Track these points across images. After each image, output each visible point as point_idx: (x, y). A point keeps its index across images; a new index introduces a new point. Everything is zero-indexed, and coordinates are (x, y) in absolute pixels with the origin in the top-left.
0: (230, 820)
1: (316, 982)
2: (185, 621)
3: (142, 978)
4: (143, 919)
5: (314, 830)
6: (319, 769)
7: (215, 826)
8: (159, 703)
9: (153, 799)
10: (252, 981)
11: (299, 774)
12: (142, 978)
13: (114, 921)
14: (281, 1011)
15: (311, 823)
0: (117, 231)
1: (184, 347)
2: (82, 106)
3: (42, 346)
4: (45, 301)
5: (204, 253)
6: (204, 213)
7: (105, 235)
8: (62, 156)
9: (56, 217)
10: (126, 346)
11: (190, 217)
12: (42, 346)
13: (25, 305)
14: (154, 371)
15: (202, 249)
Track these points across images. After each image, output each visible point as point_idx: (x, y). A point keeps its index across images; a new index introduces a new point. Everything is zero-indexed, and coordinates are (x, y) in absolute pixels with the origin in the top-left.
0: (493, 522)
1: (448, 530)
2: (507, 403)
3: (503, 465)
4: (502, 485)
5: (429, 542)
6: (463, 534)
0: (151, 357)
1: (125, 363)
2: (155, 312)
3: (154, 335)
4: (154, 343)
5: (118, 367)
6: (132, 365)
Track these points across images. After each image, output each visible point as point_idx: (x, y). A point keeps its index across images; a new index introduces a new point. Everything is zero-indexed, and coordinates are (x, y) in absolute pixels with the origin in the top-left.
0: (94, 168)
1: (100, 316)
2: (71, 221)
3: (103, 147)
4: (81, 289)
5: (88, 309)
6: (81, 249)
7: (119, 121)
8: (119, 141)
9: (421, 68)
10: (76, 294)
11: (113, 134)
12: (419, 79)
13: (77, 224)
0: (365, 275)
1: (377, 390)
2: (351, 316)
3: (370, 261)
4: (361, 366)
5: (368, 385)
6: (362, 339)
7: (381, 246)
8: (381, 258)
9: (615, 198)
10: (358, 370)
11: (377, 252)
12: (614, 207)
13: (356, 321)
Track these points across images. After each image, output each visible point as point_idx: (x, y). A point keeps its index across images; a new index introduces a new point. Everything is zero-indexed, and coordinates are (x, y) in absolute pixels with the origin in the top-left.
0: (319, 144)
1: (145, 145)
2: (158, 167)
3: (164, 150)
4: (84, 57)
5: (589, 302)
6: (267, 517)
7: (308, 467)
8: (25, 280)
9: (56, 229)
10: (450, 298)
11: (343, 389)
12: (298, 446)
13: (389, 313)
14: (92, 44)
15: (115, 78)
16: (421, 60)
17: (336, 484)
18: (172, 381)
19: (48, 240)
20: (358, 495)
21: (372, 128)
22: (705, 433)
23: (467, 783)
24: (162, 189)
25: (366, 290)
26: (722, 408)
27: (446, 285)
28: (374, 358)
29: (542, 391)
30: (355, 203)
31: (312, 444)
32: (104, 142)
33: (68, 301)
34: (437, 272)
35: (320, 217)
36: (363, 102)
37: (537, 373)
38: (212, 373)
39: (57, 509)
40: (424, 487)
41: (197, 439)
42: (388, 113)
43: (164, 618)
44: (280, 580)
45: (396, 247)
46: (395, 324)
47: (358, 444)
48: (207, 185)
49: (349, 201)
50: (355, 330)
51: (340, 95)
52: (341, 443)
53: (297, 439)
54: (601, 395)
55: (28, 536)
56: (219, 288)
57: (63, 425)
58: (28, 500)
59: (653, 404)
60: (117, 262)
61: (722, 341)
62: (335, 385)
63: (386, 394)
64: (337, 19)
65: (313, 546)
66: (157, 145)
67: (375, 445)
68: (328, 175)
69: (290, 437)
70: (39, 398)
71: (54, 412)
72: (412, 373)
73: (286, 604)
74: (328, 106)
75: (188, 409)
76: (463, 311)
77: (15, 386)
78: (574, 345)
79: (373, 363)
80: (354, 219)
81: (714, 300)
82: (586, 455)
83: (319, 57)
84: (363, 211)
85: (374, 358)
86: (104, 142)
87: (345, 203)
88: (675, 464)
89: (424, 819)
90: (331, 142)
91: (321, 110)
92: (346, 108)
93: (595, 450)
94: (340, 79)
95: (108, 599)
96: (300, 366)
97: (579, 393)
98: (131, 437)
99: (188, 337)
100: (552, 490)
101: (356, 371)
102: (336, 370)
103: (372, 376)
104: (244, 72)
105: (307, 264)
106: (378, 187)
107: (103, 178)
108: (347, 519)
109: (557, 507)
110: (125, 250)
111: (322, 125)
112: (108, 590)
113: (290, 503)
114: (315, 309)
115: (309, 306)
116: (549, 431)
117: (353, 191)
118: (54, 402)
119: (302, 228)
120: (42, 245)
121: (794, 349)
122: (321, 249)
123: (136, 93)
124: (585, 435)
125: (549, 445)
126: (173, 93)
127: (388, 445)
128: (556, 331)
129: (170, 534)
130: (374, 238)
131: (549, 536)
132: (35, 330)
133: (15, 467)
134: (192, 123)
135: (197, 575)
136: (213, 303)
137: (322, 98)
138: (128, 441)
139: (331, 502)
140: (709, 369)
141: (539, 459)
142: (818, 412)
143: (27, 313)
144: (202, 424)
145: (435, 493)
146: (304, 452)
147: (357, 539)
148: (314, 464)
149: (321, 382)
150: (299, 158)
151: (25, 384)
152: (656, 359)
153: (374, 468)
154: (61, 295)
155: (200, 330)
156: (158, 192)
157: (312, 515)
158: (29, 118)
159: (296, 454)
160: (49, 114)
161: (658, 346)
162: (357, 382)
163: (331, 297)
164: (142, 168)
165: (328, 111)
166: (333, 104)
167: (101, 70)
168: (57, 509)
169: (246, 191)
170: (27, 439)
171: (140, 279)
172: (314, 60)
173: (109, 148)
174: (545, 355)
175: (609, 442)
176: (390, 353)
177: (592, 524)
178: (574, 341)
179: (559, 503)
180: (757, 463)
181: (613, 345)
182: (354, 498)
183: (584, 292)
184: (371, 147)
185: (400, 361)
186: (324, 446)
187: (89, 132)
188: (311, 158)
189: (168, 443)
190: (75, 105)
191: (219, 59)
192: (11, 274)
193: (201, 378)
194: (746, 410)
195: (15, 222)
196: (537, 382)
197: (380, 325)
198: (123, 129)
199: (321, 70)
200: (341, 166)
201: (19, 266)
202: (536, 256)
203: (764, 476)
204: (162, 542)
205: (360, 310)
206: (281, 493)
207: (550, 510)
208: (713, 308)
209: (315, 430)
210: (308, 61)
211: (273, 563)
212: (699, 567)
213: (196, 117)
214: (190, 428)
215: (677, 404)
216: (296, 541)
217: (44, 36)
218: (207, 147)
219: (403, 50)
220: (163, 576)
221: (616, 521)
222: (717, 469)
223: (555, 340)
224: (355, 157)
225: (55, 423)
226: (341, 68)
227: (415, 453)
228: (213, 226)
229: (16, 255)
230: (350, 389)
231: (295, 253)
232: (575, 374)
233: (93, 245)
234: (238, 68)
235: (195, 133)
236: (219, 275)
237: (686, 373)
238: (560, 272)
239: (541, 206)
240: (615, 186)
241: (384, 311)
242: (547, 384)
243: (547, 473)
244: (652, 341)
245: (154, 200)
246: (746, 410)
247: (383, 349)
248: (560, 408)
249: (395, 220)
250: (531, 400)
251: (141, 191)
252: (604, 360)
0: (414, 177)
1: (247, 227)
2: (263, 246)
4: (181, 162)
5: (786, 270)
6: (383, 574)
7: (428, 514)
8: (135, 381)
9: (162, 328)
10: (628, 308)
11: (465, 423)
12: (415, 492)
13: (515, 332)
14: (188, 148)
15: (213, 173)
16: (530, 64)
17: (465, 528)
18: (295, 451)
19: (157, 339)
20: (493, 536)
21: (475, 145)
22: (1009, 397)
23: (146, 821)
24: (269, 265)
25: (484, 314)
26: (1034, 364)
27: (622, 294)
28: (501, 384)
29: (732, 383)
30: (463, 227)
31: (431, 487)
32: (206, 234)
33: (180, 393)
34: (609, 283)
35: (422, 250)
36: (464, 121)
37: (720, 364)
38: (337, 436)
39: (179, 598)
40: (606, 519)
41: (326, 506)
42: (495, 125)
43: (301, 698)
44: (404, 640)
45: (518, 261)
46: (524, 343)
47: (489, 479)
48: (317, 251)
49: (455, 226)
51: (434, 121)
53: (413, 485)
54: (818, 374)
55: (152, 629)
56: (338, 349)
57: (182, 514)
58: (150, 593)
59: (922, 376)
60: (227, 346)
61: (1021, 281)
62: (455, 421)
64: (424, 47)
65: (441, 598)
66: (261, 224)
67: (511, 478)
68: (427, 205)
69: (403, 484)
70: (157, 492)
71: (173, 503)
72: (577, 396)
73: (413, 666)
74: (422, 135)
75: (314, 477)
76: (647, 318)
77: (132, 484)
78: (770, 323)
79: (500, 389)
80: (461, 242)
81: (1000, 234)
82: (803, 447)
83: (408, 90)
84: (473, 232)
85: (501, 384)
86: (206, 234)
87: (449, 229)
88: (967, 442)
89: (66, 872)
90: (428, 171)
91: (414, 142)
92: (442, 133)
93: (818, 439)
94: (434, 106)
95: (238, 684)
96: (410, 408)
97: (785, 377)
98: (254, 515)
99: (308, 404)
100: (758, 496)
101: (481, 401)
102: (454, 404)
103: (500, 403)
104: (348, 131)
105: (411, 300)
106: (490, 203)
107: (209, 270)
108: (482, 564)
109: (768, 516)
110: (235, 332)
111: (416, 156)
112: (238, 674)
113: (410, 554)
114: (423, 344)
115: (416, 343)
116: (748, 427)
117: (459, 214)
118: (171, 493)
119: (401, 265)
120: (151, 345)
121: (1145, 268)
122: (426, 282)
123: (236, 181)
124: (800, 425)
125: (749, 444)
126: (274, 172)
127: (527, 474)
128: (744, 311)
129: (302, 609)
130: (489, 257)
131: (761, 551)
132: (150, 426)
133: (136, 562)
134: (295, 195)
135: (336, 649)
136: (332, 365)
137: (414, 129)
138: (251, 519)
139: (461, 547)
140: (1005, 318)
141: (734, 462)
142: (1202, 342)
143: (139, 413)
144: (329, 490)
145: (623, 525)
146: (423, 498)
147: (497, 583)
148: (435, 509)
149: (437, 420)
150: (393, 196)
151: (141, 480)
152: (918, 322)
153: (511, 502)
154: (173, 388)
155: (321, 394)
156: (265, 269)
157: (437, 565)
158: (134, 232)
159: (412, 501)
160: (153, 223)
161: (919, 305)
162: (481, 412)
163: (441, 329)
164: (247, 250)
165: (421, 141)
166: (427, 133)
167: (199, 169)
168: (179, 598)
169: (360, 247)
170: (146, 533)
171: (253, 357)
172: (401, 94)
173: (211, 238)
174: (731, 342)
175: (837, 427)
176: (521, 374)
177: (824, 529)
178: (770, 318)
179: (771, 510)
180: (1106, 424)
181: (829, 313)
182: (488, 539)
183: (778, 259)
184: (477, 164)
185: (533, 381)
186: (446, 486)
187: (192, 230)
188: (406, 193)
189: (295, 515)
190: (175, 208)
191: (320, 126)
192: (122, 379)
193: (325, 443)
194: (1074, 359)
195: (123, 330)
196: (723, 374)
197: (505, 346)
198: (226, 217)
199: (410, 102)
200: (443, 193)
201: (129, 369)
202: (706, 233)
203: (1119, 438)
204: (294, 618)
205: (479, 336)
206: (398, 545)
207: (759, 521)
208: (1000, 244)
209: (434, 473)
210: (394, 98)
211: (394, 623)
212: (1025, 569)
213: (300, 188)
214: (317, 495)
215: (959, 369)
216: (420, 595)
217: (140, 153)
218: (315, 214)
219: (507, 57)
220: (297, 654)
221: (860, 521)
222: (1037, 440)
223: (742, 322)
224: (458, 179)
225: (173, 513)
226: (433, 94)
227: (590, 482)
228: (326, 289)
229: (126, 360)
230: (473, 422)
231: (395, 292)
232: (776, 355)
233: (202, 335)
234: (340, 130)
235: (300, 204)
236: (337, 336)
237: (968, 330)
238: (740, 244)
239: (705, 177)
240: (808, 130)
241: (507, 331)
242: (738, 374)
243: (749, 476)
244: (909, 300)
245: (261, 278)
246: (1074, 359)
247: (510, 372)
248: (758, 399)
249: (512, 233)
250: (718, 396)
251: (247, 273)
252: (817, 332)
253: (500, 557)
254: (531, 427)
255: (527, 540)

····················

Lay out the lines above as a Markdown table with two columns, Row for the row number and Line for the line itself, leaving out blank lines. Begin at the first line and stop after the line that has "13: (356, 321)".

| Row | Line |
|---|---|
| 1 | Track these points across images. After each image, output each visible point as point_idx: (x, y). A point keeps its index across images; a new index introduces a new point. Everything is zero-indexed, and coordinates are (x, y) in absolute pixels with the origin in the top-left. |
| 2 | 0: (230, 820) |
| 3 | 1: (316, 982) |
| 4 | 2: (185, 621) |
| 5 | 3: (142, 978) |
| 6 | 4: (143, 919) |
| 7 | 5: (314, 830) |
| 8 | 6: (319, 769) |
| 9 | 7: (215, 826) |
| 10 | 8: (159, 703) |
| 11 | 9: (153, 799) |
| 12 | 10: (252, 981) |
| 13 | 11: (299, 774) |
| 14 | 12: (142, 978) |
| 15 | 13: (114, 921) |
| 16 | 14: (281, 1011) |
| 17 | 15: (311, 823) |
| 18 | 0: (117, 231) |
| 19 | 1: (184, 347) |
| 20 | 2: (82, 106) |
| 21 | 3: (42, 346) |
| 22 | 4: (45, 301) |
| 23 | 5: (204, 253) |
| 24 | 6: (204, 213) |
| 25 | 7: (105, 235) |
| 26 | 8: (62, 156) |
| 27 | 9: (56, 217) |
| 28 | 10: (126, 346) |
| 29 | 11: (190, 217) |
| 30 | 12: (42, 346) |
| 31 | 13: (25, 305) |
| 32 | 14: (154, 371) |
| 33 | 15: (202, 249) |
| 34 | Track these points across images. After each image, output each visible point as point_idx: (x, y). A point keeps its index across images; a new index introduces a new point. Everything is zero-indexed, and coordinates are (x, y) in absolute pixels with the origin in the top-left. |
| 35 | 0: (493, 522) |
| 36 | 1: (448, 530) |
| 37 | 2: (507, 403) |
| 38 | 3: (503, 465) |
| 39 | 4: (502, 485) |
| 40 | 5: (429, 542) |
| 41 | 6: (463, 534) |
| 42 | 0: (151, 357) |
| 43 | 1: (125, 363) |
| 44 | 2: (155, 312) |
| 45 | 3: (154, 335) |
| 46 | 4: (154, 343) |
| 47 | 5: (118, 367) |
| 48 | 6: (132, 365) |
| 49 | Track these points across images. After each image, output each visible point as point_idx: (x, y). A point keeps its index across images; a new index introduces a new point. Everything is zero-indexed, and coordinates are (x, y) in absolute pixels with the origin in the top-left. |
| 50 | 0: (94, 168) |
| 51 | 1: (100, 316) |
| 52 | 2: (71, 221) |
| 53 | 3: (103, 147) |
| 54 | 4: (81, 289) |
| 55 | 5: (88, 309) |
| 56 | 6: (81, 249) |
| 57 | 7: (119, 121) |
| 58 | 8: (119, 141) |
| 59 | 9: (421, 68) |
| 60 | 10: (76, 294) |
| 61 | 11: (113, 134) |
| 62 | 12: (419, 79) |
| 63 | 13: (77, 224) |
| 64 | 0: (365, 275) |
| 65 | 1: (377, 390) |
| 66 | 2: (351, 316) |
| 67 | 3: (370, 261) |
| 68 | 4: (361, 366) |
| 69 | 5: (368, 385) |
| 70 | 6: (362, 339) |
| 71 | 7: (381, 246) |
| 72 | 8: (381, 258) |
| 73 | 9: (615, 198) |
| 74 | 10: (358, 370) |
| 75 | 11: (377, 252) |
| 76 | 12: (614, 207) |
| 77 | 13: (356, 321) |